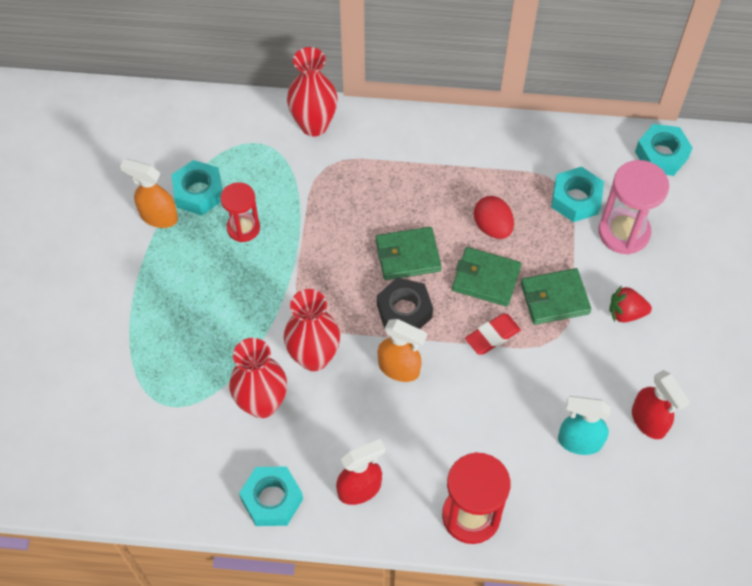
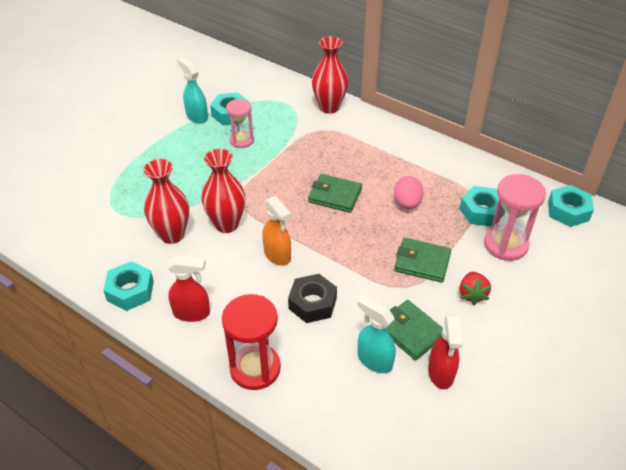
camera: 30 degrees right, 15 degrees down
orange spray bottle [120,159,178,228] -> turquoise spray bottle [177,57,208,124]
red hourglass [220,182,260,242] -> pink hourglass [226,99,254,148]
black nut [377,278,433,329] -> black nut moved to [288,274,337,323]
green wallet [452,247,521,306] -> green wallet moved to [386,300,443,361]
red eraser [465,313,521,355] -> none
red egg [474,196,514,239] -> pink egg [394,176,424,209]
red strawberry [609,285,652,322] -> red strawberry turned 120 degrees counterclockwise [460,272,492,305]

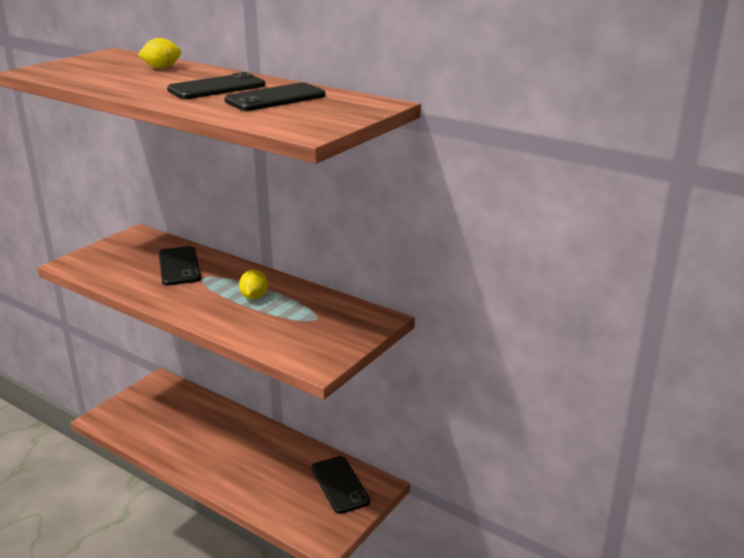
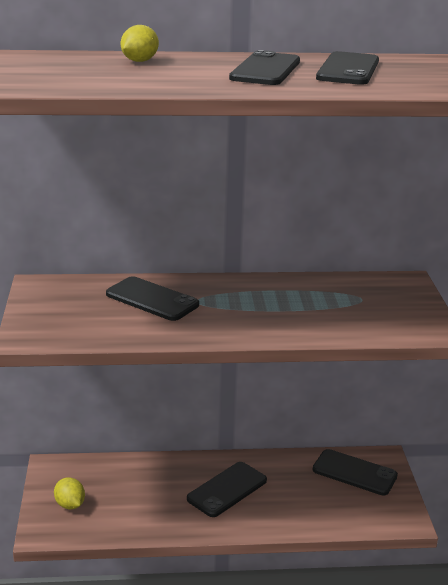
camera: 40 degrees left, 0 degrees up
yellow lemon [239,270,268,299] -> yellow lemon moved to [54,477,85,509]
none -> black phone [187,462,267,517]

● ● ● ●

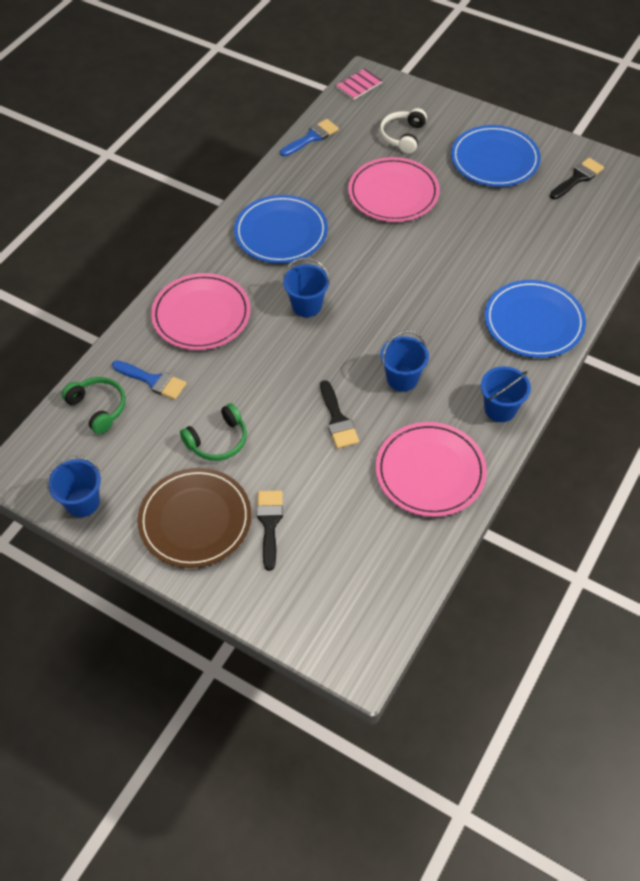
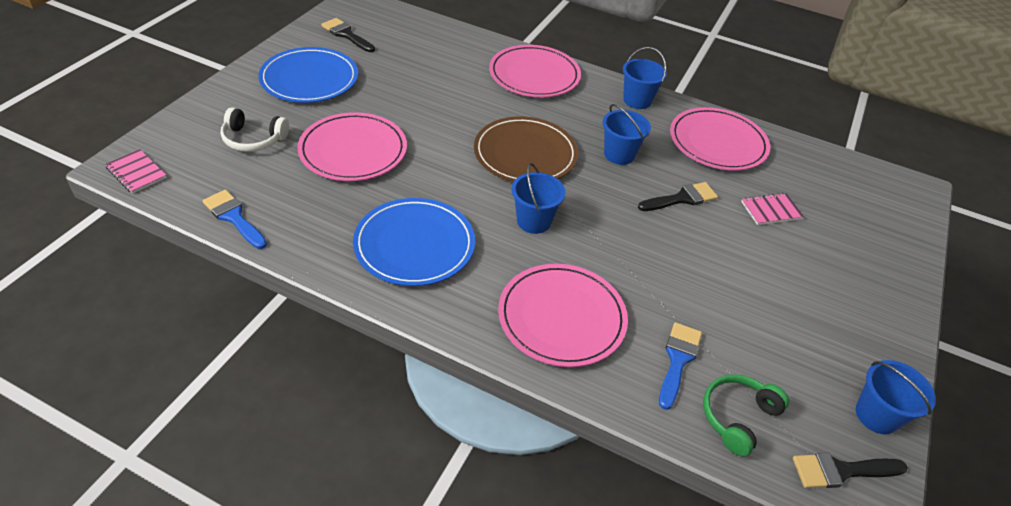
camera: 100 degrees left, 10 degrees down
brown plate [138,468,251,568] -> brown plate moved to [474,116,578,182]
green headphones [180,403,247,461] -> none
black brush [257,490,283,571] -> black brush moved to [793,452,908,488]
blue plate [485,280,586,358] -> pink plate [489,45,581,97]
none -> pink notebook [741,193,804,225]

● ● ● ●

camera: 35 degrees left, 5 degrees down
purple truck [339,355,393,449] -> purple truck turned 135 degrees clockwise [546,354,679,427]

● ● ● ●

● **What to produce**
Where does the word "none" appear in the listing above? Copy every line that holds it.

● **Output for this task**
red eraser [465,313,521,355] -> none
none -> black phone [187,462,267,517]
green headphones [180,403,247,461] -> none
none -> pink notebook [741,193,804,225]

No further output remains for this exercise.